§ Your goal:
Give all the data again exactly.

#### Data supplied ####

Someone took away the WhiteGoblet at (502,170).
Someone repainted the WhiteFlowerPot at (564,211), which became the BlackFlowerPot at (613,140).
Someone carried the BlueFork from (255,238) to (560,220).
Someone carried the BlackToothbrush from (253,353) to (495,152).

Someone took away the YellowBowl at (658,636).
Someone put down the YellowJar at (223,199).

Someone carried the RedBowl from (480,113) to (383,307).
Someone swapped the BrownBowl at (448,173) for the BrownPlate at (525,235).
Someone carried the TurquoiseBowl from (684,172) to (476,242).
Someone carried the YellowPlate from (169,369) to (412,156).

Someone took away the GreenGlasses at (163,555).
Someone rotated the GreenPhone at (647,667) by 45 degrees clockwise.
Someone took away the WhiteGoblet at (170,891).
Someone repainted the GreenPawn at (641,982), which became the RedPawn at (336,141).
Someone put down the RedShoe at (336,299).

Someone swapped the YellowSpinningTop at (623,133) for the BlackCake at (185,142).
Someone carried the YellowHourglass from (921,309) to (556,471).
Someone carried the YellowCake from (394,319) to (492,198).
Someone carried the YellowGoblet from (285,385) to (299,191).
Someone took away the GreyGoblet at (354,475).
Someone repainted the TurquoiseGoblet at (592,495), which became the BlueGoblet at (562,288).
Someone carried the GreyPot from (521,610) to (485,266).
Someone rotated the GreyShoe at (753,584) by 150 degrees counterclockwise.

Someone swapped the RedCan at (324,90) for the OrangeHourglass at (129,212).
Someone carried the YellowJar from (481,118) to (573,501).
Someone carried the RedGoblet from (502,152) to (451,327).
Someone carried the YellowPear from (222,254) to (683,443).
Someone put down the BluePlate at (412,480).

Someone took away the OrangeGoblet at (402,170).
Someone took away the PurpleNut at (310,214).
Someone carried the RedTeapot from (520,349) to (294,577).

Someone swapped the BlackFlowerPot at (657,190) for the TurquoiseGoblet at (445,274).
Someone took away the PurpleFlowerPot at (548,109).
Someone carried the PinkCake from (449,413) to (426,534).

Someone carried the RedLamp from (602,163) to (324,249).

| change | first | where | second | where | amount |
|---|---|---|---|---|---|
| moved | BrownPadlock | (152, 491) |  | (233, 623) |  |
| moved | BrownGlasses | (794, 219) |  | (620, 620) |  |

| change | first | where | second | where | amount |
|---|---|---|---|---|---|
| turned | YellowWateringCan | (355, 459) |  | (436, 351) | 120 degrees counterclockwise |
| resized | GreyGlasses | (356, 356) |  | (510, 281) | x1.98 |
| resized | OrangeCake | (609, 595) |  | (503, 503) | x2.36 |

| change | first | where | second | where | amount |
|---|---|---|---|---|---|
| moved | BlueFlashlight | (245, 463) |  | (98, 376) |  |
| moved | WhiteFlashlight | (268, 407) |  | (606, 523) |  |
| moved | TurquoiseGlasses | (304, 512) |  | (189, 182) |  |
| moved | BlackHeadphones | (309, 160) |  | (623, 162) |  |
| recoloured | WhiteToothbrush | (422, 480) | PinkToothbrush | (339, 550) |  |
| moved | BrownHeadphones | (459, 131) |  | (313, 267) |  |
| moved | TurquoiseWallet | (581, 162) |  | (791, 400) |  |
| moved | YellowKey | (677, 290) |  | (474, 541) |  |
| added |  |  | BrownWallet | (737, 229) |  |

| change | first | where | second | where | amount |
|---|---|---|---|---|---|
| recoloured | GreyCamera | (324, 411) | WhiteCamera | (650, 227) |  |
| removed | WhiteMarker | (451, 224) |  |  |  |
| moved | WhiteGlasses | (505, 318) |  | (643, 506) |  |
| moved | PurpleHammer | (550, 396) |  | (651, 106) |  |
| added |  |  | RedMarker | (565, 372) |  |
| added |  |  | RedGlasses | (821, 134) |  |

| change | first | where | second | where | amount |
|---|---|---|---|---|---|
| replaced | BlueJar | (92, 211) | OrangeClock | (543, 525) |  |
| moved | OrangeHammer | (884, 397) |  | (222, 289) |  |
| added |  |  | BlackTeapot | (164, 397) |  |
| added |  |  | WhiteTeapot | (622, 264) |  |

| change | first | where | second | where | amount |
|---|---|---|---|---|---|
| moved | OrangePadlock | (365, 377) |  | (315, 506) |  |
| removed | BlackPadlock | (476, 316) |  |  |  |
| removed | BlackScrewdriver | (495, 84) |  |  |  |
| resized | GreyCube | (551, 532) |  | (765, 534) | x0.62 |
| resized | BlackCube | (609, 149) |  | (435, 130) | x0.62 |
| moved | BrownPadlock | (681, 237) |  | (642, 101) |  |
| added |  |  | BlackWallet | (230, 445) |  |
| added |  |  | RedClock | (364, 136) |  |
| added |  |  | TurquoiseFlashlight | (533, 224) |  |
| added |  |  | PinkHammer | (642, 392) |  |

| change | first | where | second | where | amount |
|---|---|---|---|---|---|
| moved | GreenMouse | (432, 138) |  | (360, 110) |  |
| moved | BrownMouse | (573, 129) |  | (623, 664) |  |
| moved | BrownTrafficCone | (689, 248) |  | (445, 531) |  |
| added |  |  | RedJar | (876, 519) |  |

####

§ Output for this task:
Someone took away the WhiteGoblet at (502,170).
Someone repainted the WhiteFlowerPot at (564,211), which became the BlackFlowerPot at (613,140).
Someone carried the BlueFork from (255,238) to (560,220).
Someone carried the BlackToothbrush from (253,353) to (495,152).

Someone took away the YellowBowl at (658,636).
Someone put down the YellowJar at (223,199).

Someone carried the RedBowl from (480,113) to (383,307).
Someone swapped the BrownBowl at (448,173) for the BrownPlate at (525,235).
Someone carried the TurquoiseBowl from (684,172) to (476,242).
Someone carried the YellowPlate from (169,369) to (412,156).

Someone took away the GreenGlasses at (163,555).
Someone rotated the GreenPhone at (647,667) by 45 degrees clockwise.
Someone took away the WhiteGoblet at (170,891).
Someone repainted the GreenPawn at (641,982), which became the RedPawn at (336,141).
Someone put down the RedShoe at (336,299).

Someone swapped the YellowSpinningTop at (623,133) for the BlackCake at (185,142).
Someone carried the YellowHourglass from (921,309) to (556,471).
Someone carried the YellowCake from (394,319) to (492,198).
Someone carried the YellowGoblet from (285,385) to (299,191).
Someone took away the GreyGoblet at (354,475).
Someone repainted the TurquoiseGoblet at (592,495), which became the BlueGoblet at (562,288).
Someone carried the GreyPot from (521,610) to (485,266).
Someone rotated the GreyShoe at (753,584) by 150 degrees counterclockwise.

Someone swapped the RedCan at (324,90) for the OrangeHourglass at (129,212).
Someone carried the YellowJar from (481,118) to (573,501).
Someone carried the RedGoblet from (502,152) to (451,327).
Someone carried the YellowPear from (222,254) to (683,443).
Someone put down the BluePlate at (412,480).

Someone took away the OrangeGoblet at (402,170).
Someone took away the PurpleNut at (310,214).
Someone carried the RedTeapot from (520,349) to (294,577).

Someone swapped the BlackFlowerPot at (657,190) for the TurquoiseGoblet at (445,274).
Someone took away the PurpleFlowerPot at (548,109).
Someone carried the PinkCake from (449,413) to (426,534).

Someone carried the RedLamp from (602,163) to (324,249).

| change | first | where | second | where | amount |
|---|---|---|---|---|---|
| moved | BrownPadlock | (152, 491) |  | (233, 623) |  |
| moved | BrownGlasses | (794, 219) |  | (620, 620) |  |

| change | first | where | second | where | amount |
|---|---|---|---|---|---|
| turned | YellowWateringCan | (355, 459) |  | (436, 351) | 120 degrees counterclockwise |
| resized | GreyGlasses | (356, 356) |  | (510, 281) | x1.98 |
| resized | OrangeCake | (609, 595) |  | (503, 503) | x2.36 |

| change | first | where | second | where | amount |
|---|---|---|---|---|---|
| moved | BlueFlashlight | (245, 463) |  | (98, 376) |  |
| moved | WhiteFlashlight | (268, 407) |  | (606, 523) |  |
| moved | TurquoiseGlasses | (304, 512) |  | (189, 182) |  |
| moved | BlackHeadphones | (309, 160) |  | (623, 162) |  |
| recoloured | WhiteToothbrush | (422, 480) | PinkToothbrush | (339, 550) |  |
| moved | BrownHeadphones | (459, 131) |  | (313, 267) |  |
| moved | TurquoiseWallet | (581, 162) |  | (791, 400) |  |
| moved | YellowKey | (677, 290) |  | (474, 541) |  |
| added |  |  | BrownWallet | (737, 229) |  |

| change | first | where | second | where | amount |
|---|---|---|---|---|---|
| recoloured | GreyCamera | (324, 411) | WhiteCamera | (650, 227) |  |
| removed | WhiteMarker | (451, 224) |  |  |  |
| moved | WhiteGlasses | (505, 318) |  | (643, 506) |  |
| moved | PurpleHammer | (550, 396) |  | (651, 106) |  |
| added |  |  | RedMarker | (565, 372) |  |
| added |  |  | RedGlasses | (821, 134) |  |

| change | first | where | second | where | amount |
|---|---|---|---|---|---|
| replaced | BlueJar | (92, 211) | OrangeClock | (543, 525) |  |
| moved | OrangeHammer | (884, 397) |  | (222, 289) |  |
| added |  |  | BlackTeapot | (164, 397) |  |
| added |  |  | WhiteTeapot | (622, 264) |  |

| change | first | where | second | where | amount |
|---|---|---|---|---|---|
| moved | OrangePadlock | (365, 377) |  | (315, 506) |  |
| removed | BlackPadlock | (476, 316) |  |  |  |
| removed | BlackScrewdriver | (495, 84) |  |  |  |
| resized | GreyCube | (551, 532) |  | (765, 534) | x0.62 |
| resized | BlackCube | (609, 149) |  | (435, 130) | x0.62 |
| moved | BrownPadlock | (681, 237) |  | (642, 101) |  |
| added |  |  | BlackWallet | (230, 445) |  |
| added |  |  | RedClock | (364, 136) |  |
| added |  |  | TurquoiseFlashlight | (533, 224) |  |
| added |  |  | PinkHammer | (642, 392) |  |

| change | first | where | second | where | amount |
|---|---|---|---|---|---|
| moved | GreenMouse | (432, 138) |  | (360, 110) |  |
| moved | BrownMouse | (573, 129) |  | (623, 664) |  |
| moved | BrownTrafficCone | (689, 248) |  | (445, 531) |  |
| added |  |  | RedJar | (876, 519) |  |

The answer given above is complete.